(Coordinate-based object records)

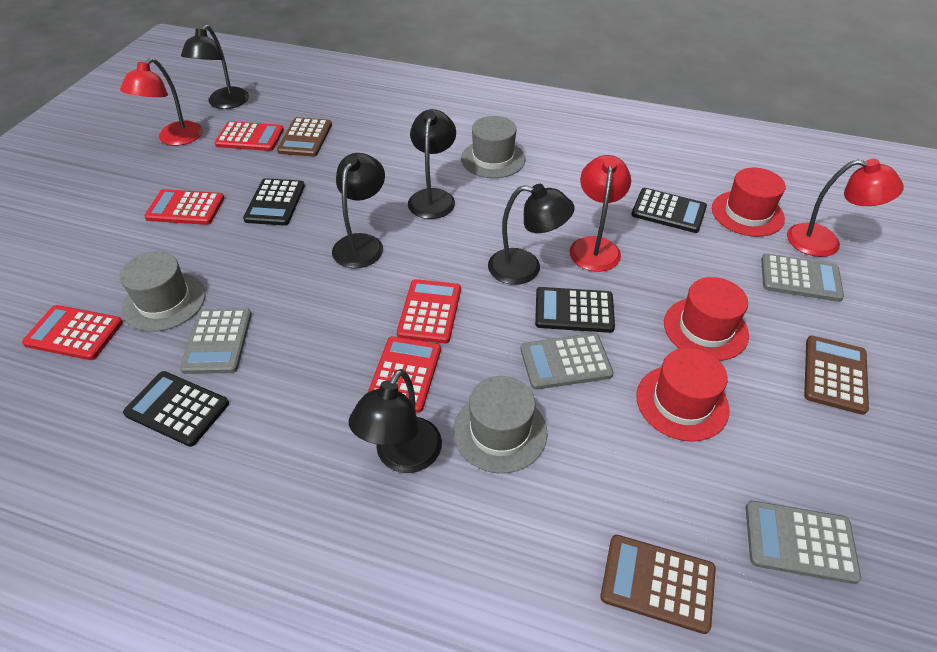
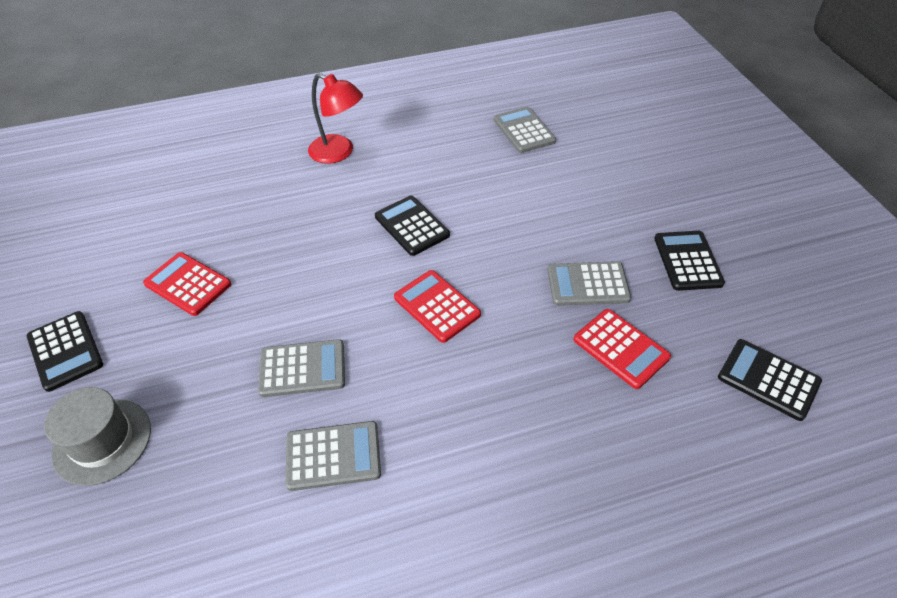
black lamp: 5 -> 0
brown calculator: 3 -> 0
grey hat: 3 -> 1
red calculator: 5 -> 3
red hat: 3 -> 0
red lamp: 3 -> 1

_Required work_
All entries need to be duplicated exactly, apart from the images.

_Task output_
black lamp: 5 -> 0
brown calculator: 3 -> 0
grey hat: 3 -> 1
red calculator: 5 -> 3
red hat: 3 -> 0
red lamp: 3 -> 1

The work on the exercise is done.